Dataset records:
* * * * * * * * *
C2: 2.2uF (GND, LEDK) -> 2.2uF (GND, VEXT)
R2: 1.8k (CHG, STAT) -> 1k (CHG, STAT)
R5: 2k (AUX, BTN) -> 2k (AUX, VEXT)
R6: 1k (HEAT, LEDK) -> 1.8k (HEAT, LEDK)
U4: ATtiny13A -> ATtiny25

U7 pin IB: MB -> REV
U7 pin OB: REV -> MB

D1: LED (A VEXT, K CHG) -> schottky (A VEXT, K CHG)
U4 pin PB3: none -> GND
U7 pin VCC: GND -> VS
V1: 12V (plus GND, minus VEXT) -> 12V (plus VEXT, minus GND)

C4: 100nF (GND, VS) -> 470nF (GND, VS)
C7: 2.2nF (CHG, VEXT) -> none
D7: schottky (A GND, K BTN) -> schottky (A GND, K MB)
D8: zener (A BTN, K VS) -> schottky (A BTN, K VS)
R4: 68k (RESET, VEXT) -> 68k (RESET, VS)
* * * * * * * * *
Work task: Your answer must be the lines from the one containing "D1: LED (A VEXT, K" to the last line of the entries, repeated exactly and with nothing else.

Task solution:
D1: LED (A VEXT, K CHG) -> schottky (A VEXT, K CHG)
U4 pin PB3: none -> GND
U7 pin VCC: GND -> VS
V1: 12V (plus GND, minus VEXT) -> 12V (plus VEXT, minus GND)

C4: 100nF (GND, VS) -> 470nF (GND, VS)
C7: 2.2nF (CHG, VEXT) -> none
D7: schottky (A GND, K BTN) -> schottky (A GND, K MB)
D8: zener (A BTN, K VS) -> schottky (A BTN, K VS)
R4: 68k (RESET, VEXT) -> 68k (RESET, VS)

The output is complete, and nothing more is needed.